Directions for this task | Return the lines of the clock change records below word for word, leaving out the pictures.

Dataset entries
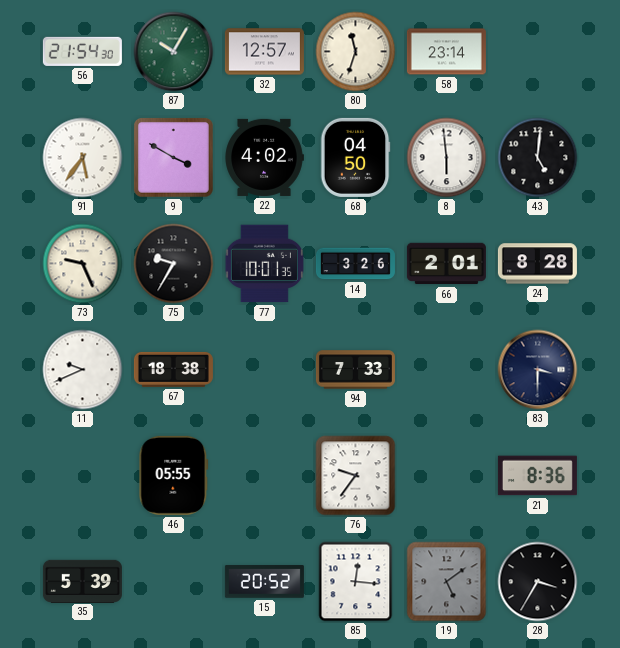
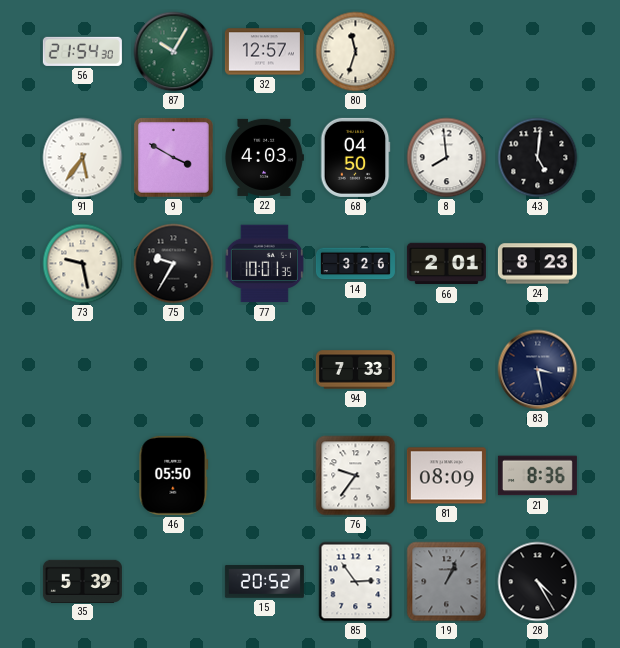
58: 23:14 -> none
22: 4:02 -> 4:03
8: 5:59 -> 7:59
73: 9:26 -> 9:28
24: 8:28 -> 8:23
11: 9:41 -> none
67: 18:38 -> none
83: 3:30 -> 3:28
46: 05:55 -> 05:50
81: none -> 08:09
85: 12:16 -> 2:54
19: 5:09 -> 1:04
28: 3:35 -> 4:25
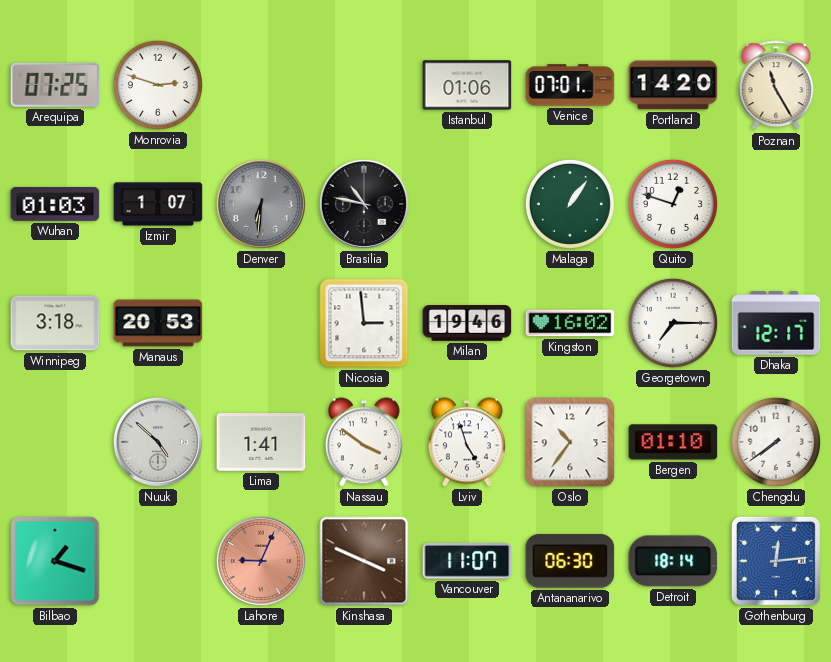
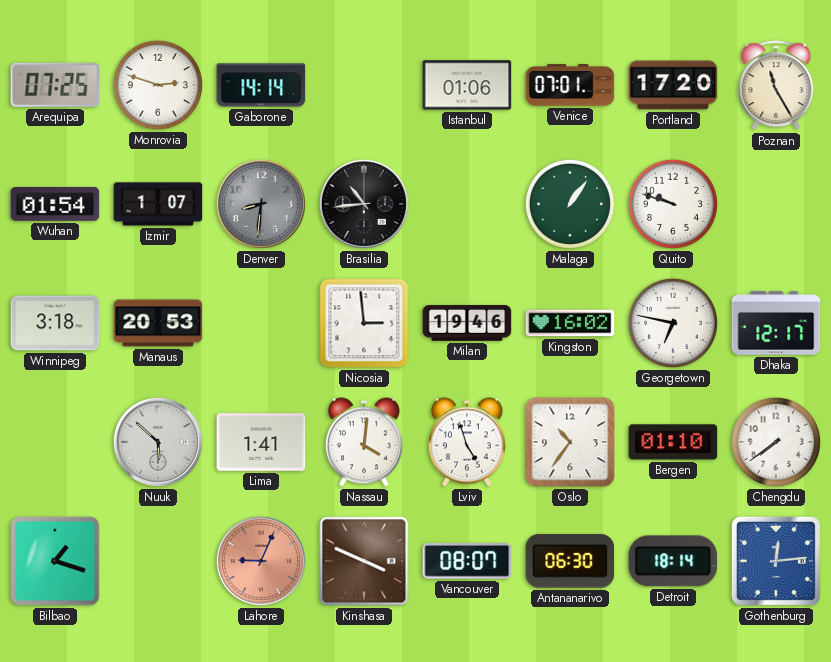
Gaborone: none -> 14:14
Portland: 14:20 -> 17:20
Wuhan: 01:03 -> 01:54
Denver: 6:31 -> 8:31
Brasilia: 10:47 -> 10:44
Quito: 12:48 -> 9:48
Georgetown: 7:15 -> 6:47
Nuuk: 4:52 -> 5:52
Nassau: 3:51 -> 4:01
Vancouver: 11:07 -> 08:07
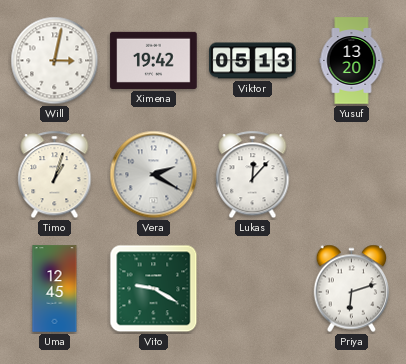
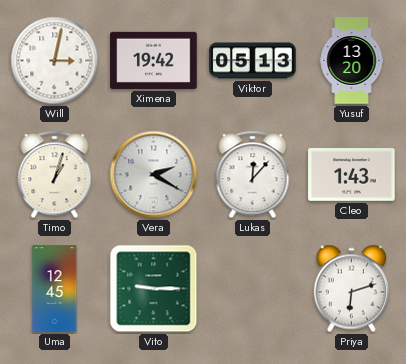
Cleo: none -> 1:43
Vito: 9:20 -> 9:15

Answer to the problem |
58: 23:14 -> none
22: 4:02 -> 4:03
8: 5:59 -> 7:59
73: 9:26 -> 9:28
24: 8:28 -> 8:23
11: 9:41 -> none
67: 18:38 -> none
83: 3:30 -> 3:28
46: 05:55 -> 05:50
81: none -> 08:09
85: 12:16 -> 2:54
19: 5:09 -> 1:04
28: 3:35 -> 4:25
Gaborone: none -> 14:14
Portland: 14:20 -> 17:20
Wuhan: 01:03 -> 01:54
Denver: 6:31 -> 8:31
Brasilia: 10:47 -> 10:44
Quito: 12:48 -> 9:48
Georgetown: 7:15 -> 6:47
Nuuk: 4:52 -> 5:52
Nassau: 3:51 -> 4:01
Vancouver: 11:07 -> 08:07
Cleo: none -> 1:43
Vito: 9:20 -> 9:15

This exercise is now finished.